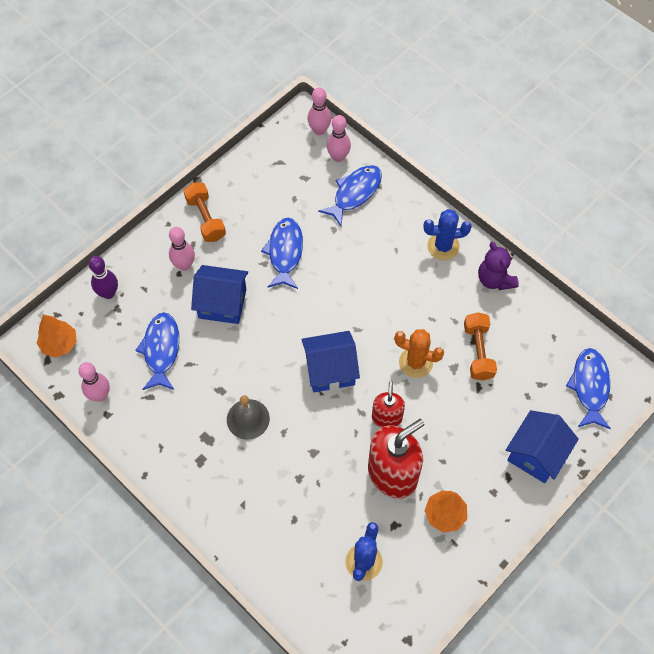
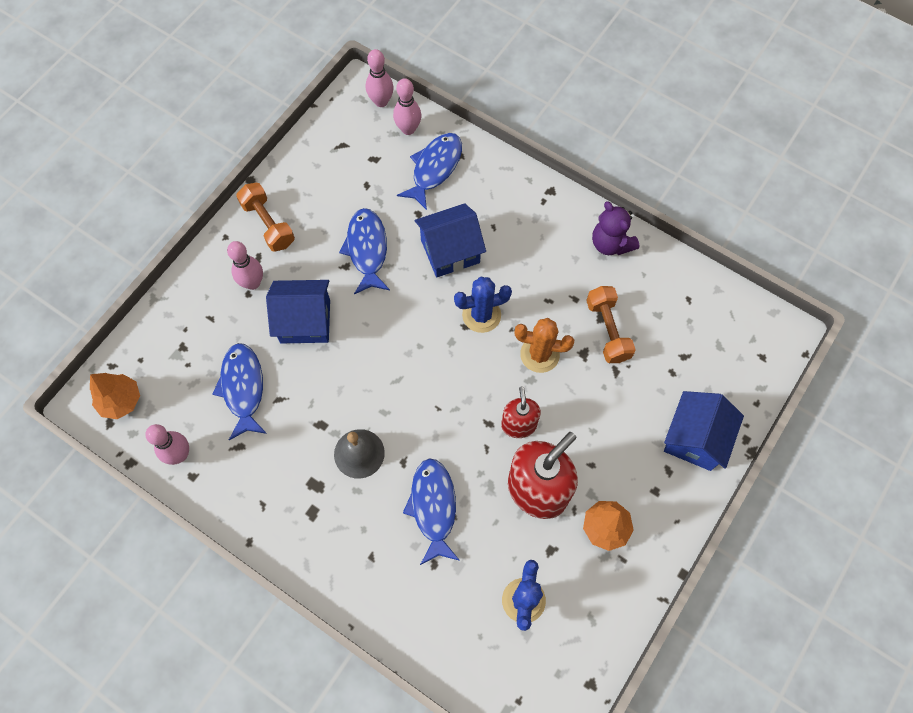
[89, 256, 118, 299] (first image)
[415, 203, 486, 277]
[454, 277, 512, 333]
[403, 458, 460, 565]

## What is expected
Full copy, no pictures: write out each line of the data exactly as it stands.

## Solution below
[89, 256, 118, 299] (first image)
[415, 203, 486, 277]
[454, 277, 512, 333]
[403, 458, 460, 565]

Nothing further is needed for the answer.